DATA TO EXAMINE Start Marker

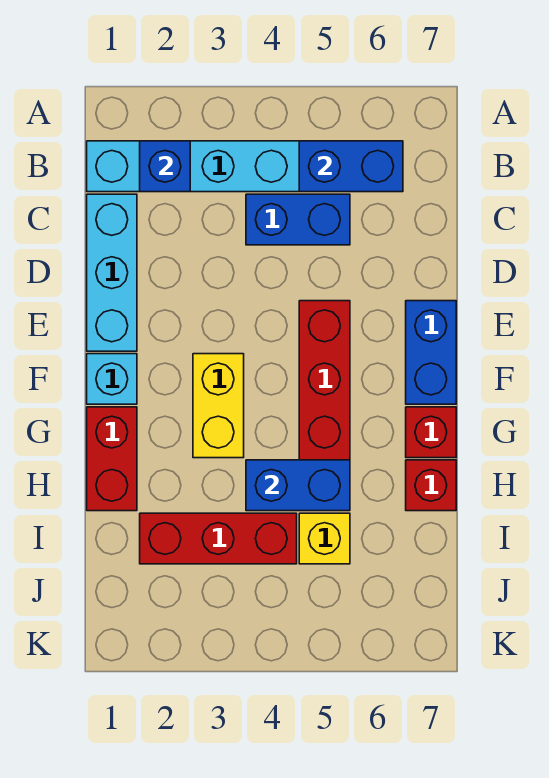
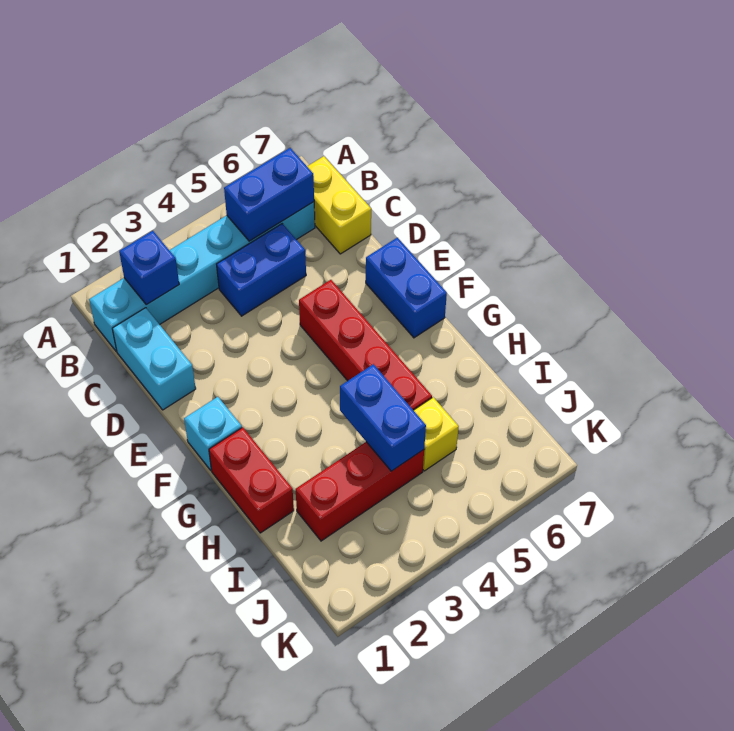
cyan brick C1:E1 level 1 -> cyan brick C1:D1 level 1
yellow brick F3:G3 level 1 -> yellow brick B7:C7 level 1
red brick G7 level 1 -> none
blue brick H4:H5 level 2 -> blue brick H4:I4 level 2
red brick H7 level 1 -> none

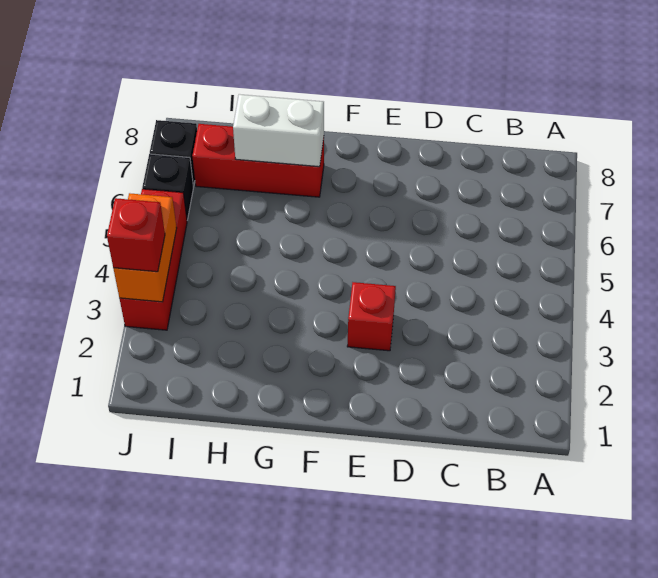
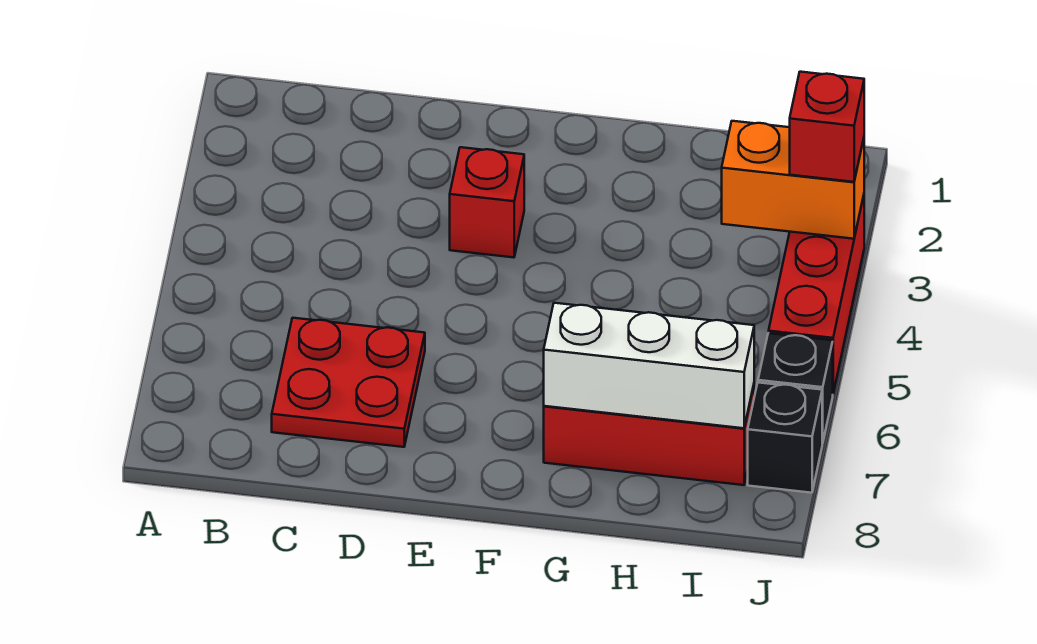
none -> red plate C6:D7 level 1
white brick G7:H7 level 2 -> white brick G7:I7 level 2
orange brick J3:J4 level 2 -> orange brick I3:J3 level 2

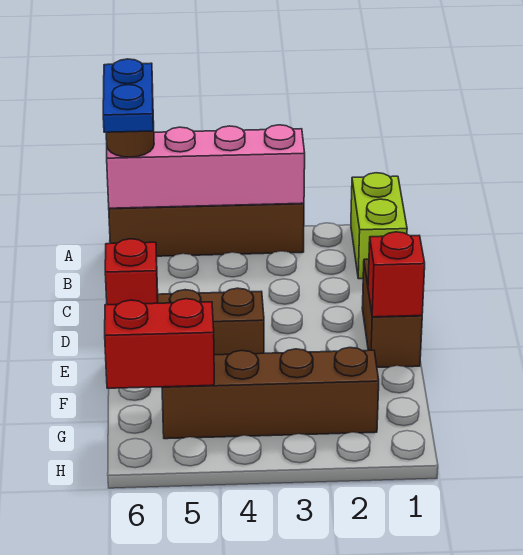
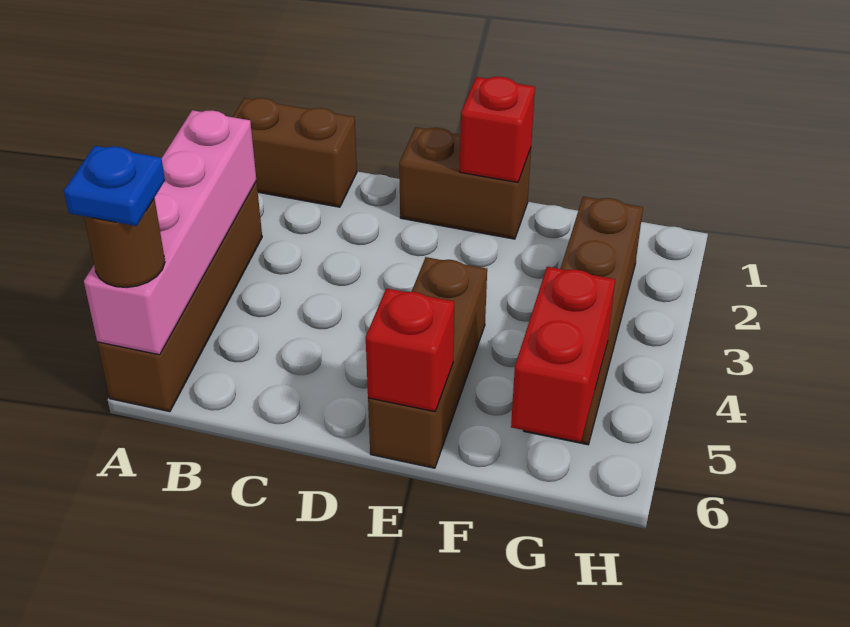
lime brick A1:B1 level 1 -> brown brick A1:B1 level 1
blue plate A6:B6 level 4 -> blue plate A6 level 4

DATA TO EXAMINE End Marker

> _TASK DETAILS_: The entire listing is to be printed exactly, with each picture omitted.

> _WRITTEN ANSWER_:
cyan brick C1:E1 level 1 -> cyan brick C1:D1 level 1
yellow brick F3:G3 level 1 -> yellow brick B7:C7 level 1
red brick G7 level 1 -> none
blue brick H4:H5 level 2 -> blue brick H4:I4 level 2
red brick H7 level 1 -> none

none -> red plate C6:D7 level 1
white brick G7:H7 level 2 -> white brick G7:I7 level 2
orange brick J3:J4 level 2 -> orange brick I3:J3 level 2

lime brick A1:B1 level 1 -> brown brick A1:B1 level 1
blue plate A6:B6 level 4 -> blue plate A6 level 4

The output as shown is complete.